REQUIREMENT: Could you pull out each line below that contains the string "kern"?

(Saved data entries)

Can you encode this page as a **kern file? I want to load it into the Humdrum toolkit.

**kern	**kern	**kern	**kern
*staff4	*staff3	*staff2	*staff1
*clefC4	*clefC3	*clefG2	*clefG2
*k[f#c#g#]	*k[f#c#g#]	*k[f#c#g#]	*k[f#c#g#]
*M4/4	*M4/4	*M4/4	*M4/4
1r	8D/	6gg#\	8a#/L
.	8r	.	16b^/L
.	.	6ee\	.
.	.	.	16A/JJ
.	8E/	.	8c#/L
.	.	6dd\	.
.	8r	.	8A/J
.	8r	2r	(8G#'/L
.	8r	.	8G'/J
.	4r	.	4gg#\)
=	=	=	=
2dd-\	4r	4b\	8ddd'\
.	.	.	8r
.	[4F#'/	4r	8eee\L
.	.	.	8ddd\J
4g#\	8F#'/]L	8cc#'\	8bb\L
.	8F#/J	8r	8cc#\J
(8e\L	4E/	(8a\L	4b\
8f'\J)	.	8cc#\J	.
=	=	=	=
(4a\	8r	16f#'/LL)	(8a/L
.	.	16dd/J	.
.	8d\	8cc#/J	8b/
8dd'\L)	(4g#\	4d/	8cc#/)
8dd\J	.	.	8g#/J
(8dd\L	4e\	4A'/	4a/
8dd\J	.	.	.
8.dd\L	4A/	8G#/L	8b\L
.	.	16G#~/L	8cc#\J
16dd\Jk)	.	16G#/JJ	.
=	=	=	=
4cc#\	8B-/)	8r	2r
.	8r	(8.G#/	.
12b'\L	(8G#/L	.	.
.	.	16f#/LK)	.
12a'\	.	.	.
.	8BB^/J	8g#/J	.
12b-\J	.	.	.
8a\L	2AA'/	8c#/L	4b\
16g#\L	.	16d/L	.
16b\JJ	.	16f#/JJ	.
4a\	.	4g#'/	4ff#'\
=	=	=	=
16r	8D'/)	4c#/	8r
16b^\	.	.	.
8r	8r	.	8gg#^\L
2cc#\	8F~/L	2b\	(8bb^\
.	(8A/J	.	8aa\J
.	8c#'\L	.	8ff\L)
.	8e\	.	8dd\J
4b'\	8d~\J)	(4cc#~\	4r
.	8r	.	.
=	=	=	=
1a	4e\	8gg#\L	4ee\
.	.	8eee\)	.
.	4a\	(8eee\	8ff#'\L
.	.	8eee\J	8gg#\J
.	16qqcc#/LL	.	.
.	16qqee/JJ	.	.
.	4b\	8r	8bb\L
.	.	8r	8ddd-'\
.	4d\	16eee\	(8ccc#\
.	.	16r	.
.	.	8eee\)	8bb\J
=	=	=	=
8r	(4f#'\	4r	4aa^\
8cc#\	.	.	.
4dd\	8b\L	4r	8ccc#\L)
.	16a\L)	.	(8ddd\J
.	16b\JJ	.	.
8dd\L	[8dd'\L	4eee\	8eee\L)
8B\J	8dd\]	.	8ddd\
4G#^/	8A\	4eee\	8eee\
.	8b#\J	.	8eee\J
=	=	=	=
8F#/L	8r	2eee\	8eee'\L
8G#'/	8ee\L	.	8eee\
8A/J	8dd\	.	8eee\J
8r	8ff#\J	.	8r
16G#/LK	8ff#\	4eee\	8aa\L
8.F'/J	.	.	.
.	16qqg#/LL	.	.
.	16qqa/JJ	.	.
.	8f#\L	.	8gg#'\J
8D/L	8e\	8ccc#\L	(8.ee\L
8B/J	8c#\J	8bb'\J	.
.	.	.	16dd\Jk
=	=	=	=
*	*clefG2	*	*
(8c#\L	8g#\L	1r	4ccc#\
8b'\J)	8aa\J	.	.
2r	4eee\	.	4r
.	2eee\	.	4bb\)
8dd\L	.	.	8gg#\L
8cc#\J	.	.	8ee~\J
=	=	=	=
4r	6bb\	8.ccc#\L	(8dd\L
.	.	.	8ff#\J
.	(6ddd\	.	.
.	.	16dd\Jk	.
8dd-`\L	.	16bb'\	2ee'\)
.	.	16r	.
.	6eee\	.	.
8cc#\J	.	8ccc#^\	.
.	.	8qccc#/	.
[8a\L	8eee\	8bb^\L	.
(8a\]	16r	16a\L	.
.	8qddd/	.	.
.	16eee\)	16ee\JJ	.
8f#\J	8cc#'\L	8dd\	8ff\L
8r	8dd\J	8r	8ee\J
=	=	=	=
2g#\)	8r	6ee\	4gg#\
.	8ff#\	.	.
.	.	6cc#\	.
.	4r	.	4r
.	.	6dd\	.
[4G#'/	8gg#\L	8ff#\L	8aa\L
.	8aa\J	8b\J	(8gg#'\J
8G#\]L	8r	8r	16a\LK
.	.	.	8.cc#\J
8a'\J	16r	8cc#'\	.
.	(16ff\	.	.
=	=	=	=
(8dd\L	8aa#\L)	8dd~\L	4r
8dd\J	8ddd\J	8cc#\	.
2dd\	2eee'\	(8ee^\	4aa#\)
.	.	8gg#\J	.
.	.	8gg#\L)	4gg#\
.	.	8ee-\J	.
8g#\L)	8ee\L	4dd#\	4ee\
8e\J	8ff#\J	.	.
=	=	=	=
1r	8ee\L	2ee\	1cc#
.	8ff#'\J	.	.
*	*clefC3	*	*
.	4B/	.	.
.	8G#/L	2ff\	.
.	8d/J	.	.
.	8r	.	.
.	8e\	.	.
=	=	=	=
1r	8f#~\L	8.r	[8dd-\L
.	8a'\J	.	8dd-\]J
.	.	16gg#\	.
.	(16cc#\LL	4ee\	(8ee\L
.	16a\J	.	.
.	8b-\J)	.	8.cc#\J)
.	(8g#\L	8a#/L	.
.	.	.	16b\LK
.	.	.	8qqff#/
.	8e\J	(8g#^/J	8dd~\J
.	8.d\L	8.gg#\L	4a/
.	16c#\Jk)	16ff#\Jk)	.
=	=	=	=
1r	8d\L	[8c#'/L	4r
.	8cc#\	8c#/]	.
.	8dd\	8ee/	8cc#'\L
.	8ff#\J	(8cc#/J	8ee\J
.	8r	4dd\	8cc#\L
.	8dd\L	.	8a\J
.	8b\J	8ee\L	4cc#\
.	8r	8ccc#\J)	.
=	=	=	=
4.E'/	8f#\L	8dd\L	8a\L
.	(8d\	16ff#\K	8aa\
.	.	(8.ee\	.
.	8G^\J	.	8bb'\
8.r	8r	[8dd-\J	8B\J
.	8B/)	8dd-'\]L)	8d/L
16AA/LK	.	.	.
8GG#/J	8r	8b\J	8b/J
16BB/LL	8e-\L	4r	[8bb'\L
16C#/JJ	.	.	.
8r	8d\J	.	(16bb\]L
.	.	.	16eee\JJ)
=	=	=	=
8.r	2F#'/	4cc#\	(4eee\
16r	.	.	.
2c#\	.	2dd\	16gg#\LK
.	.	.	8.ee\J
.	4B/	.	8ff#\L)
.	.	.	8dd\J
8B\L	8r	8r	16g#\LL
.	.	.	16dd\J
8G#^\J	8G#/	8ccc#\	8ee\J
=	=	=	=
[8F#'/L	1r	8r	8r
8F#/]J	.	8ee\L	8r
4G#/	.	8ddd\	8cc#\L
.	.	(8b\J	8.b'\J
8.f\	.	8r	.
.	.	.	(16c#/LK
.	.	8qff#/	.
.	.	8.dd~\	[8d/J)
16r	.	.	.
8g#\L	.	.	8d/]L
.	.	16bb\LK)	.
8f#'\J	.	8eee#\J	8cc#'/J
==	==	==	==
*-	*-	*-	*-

RESPONSE TO THIS TASK:
Can you encode this page as a **kern file? I want to load it into the Humdrum toolkit.
**kern	**kern	**kern	**kern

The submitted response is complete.